### Aim of the task
From the first line to the last, repeat the data exactly and drop the pictures.

### Dataset content
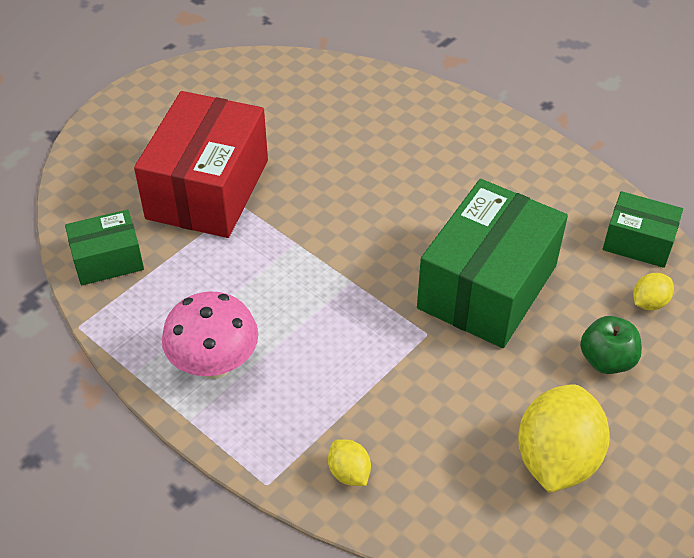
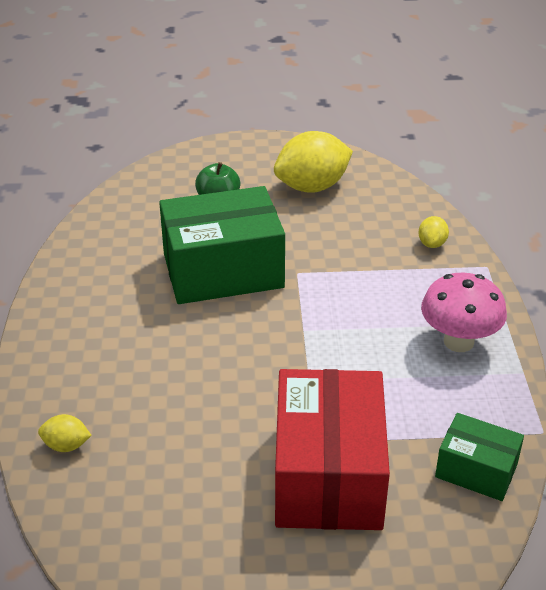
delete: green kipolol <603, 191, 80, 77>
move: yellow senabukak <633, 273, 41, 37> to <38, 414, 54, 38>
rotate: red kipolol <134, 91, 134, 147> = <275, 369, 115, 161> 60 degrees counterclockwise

### Reply to the exercise
delete: green kipolol <603, 191, 80, 77>
move: yellow senabukak <633, 273, 41, 37> to <38, 414, 54, 38>
rotate: red kipolol <134, 91, 134, 147> = <275, 369, 115, 161> 60 degrees counterclockwise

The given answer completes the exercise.